▶ EXERCISE MATERIAL
┌──
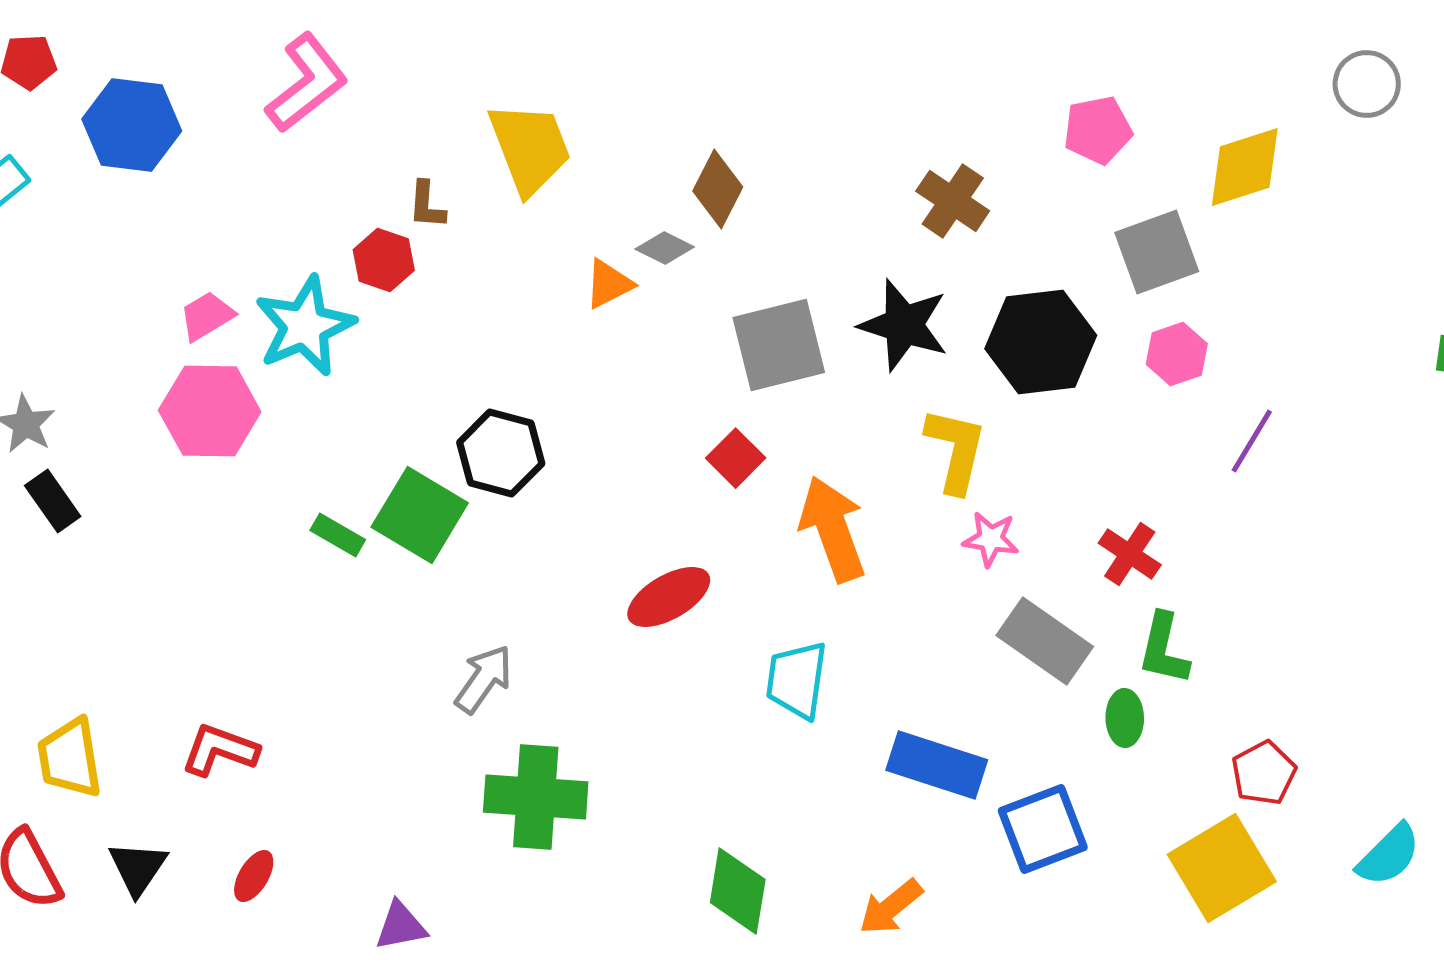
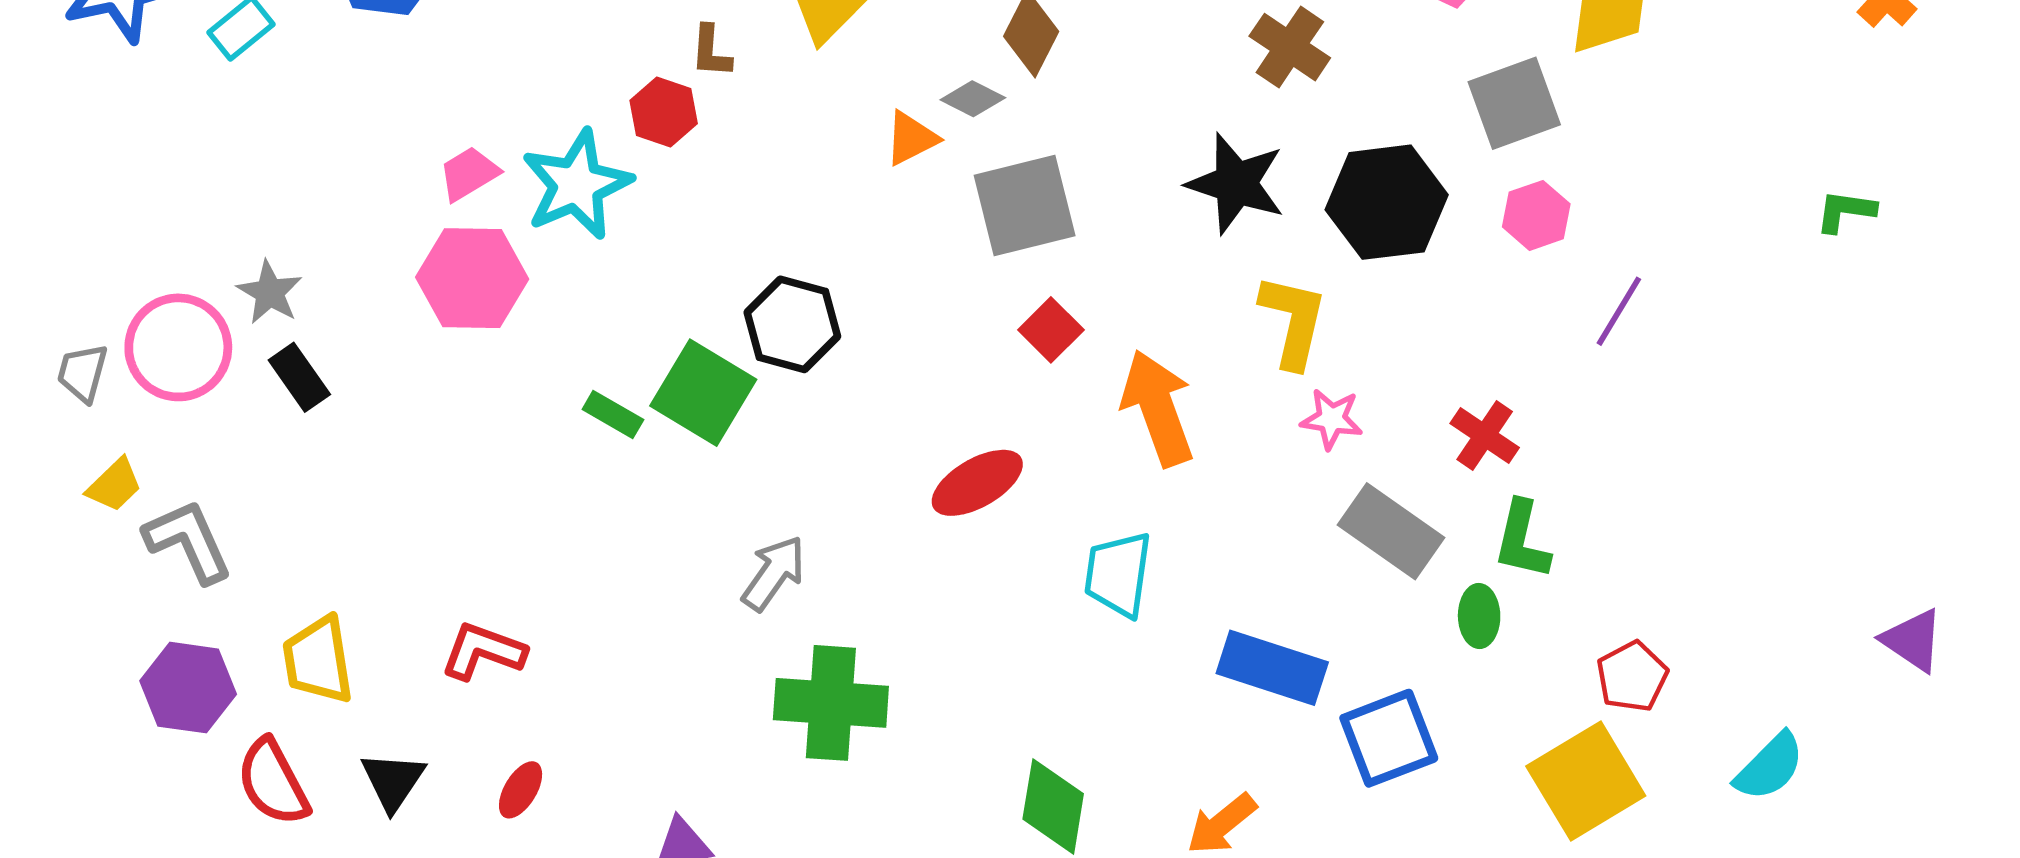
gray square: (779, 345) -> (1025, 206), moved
└──
┌──
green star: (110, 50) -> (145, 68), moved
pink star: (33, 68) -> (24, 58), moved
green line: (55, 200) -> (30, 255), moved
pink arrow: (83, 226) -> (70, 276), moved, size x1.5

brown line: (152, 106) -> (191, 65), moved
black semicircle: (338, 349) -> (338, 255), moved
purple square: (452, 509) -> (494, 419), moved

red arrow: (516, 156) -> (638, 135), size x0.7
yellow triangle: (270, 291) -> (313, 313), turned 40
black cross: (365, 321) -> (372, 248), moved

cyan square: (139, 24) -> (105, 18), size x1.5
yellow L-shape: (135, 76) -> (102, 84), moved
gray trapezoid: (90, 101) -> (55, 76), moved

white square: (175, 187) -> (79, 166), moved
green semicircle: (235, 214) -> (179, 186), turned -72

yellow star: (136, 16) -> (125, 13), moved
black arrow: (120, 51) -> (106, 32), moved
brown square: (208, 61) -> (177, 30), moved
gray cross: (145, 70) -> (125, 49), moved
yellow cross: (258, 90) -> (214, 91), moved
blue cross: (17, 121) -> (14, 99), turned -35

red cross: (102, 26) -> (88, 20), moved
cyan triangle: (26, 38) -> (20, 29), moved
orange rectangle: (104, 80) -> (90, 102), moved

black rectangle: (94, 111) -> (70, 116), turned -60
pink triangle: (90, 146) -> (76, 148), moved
└──
┌──
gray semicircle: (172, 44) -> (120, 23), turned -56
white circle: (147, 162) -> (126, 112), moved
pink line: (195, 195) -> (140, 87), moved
└──
▶ WHAT THIS TASK INVOLVES
Please copy, exactly as written, every line in the listing above from the line with "cyan square: (139, 24)" up to and including the line with "pink triangle: (90, 146) -> (76, 148), moved".

▶ WORKED SOLUTION
cyan square: (139, 24) -> (105, 18), size x1.5
yellow L-shape: (135, 76) -> (102, 84), moved
gray trapezoid: (90, 101) -> (55, 76), moved

white square: (175, 187) -> (79, 166), moved
green semicircle: (235, 214) -> (179, 186), turned -72

yellow star: (136, 16) -> (125, 13), moved
black arrow: (120, 51) -> (106, 32), moved
brown square: (208, 61) -> (177, 30), moved
gray cross: (145, 70) -> (125, 49), moved
yellow cross: (258, 90) -> (214, 91), moved
blue cross: (17, 121) -> (14, 99), turned -35

red cross: (102, 26) -> (88, 20), moved
cyan triangle: (26, 38) -> (20, 29), moved
orange rectangle: (104, 80) -> (90, 102), moved

black rectangle: (94, 111) -> (70, 116), turned -60
pink triangle: (90, 146) -> (76, 148), moved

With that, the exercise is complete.